BEGIN

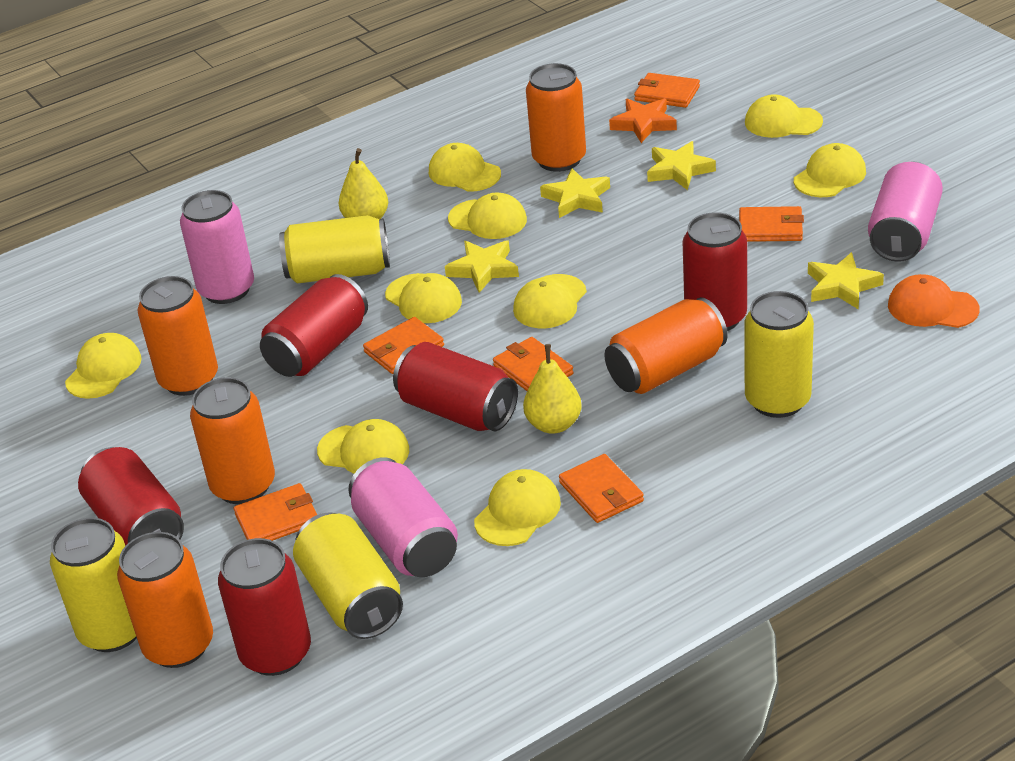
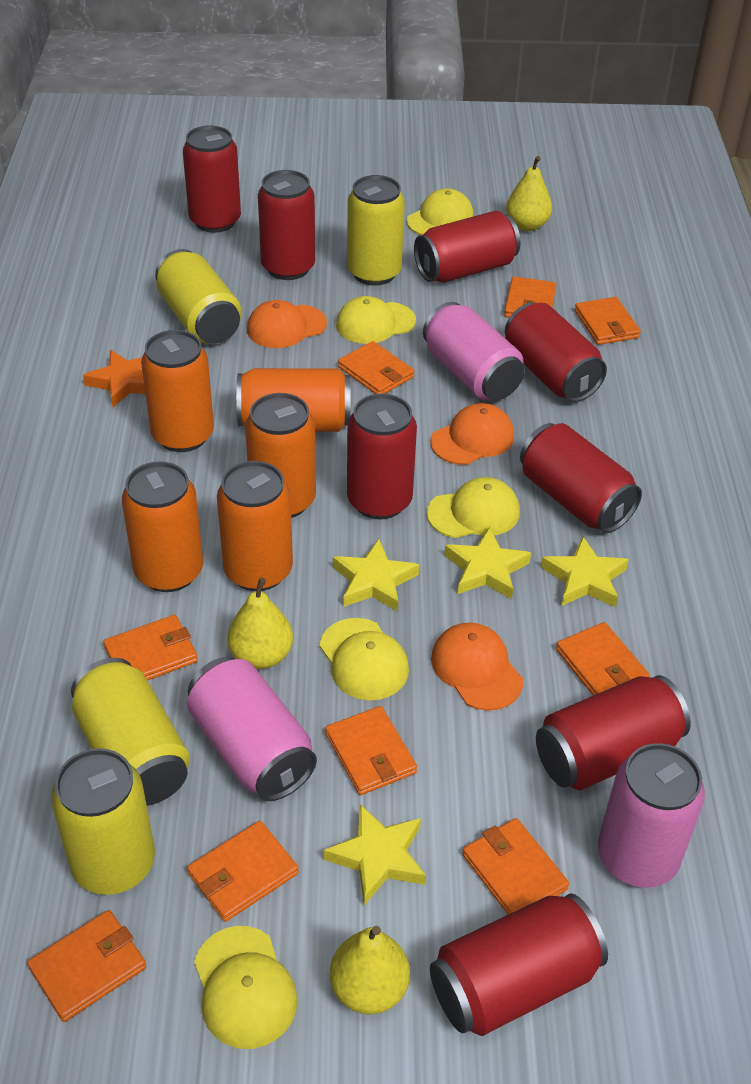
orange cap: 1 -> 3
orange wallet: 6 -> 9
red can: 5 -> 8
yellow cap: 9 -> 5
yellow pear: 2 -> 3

END

Exercise prompt = Repeat the data in full, exactly as it stands, but drop every picture.

Answer area =
orange cap: 1 -> 3
orange wallet: 6 -> 9
red can: 5 -> 8
yellow cap: 9 -> 5
yellow pear: 2 -> 3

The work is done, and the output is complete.